__TASK INSTRUCTIONS__
In the material below, some lines carry "turquoise". Copy each such line.

__COLLECTED DATA__

________________________________________

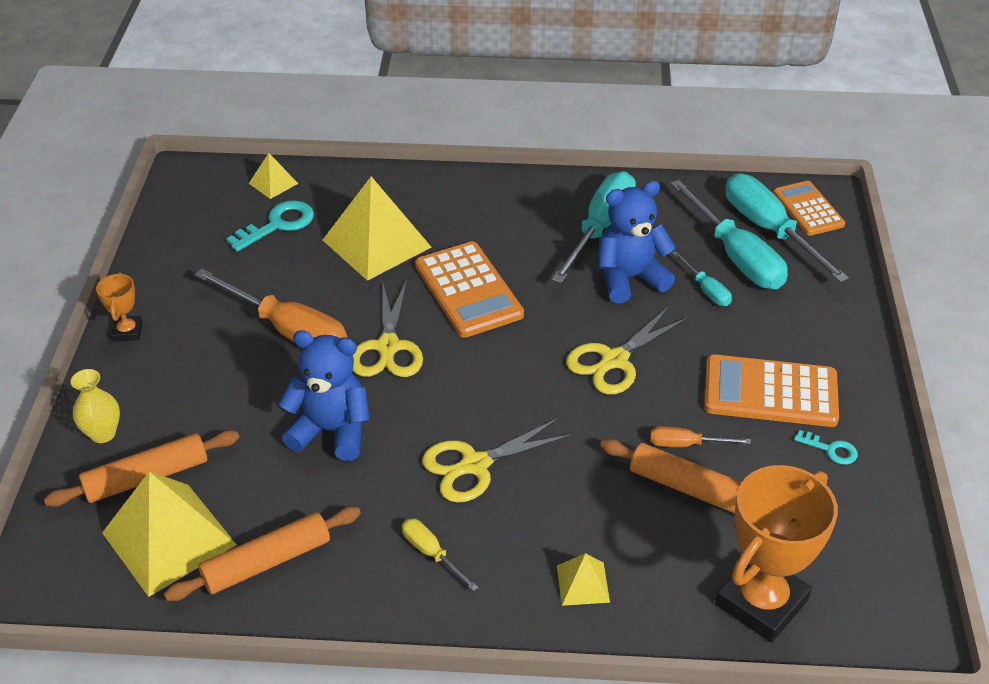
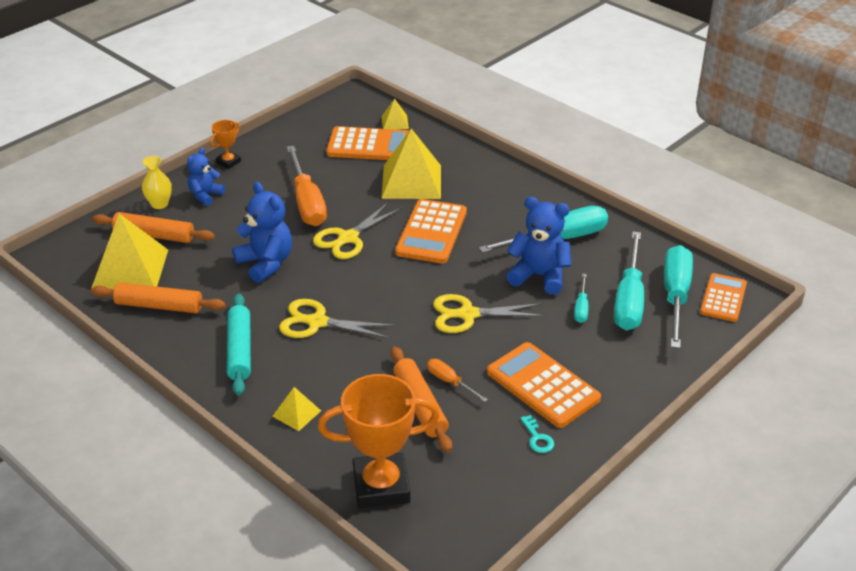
camera: 40 degrees right, 5 degrees down
(150, 389) = (205, 195): none -> blue teddy bear
(278, 224) = (370, 145): turquoise key -> orange calculator
(431, 553) = (240, 350): yellow screwdriver -> turquoise rolling pin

________________________________________

__SOLUTION TO THIS TASK__
(278, 224) = (370, 145): turquoise key -> orange calculator
(431, 553) = (240, 350): yellow screwdriver -> turquoise rolling pin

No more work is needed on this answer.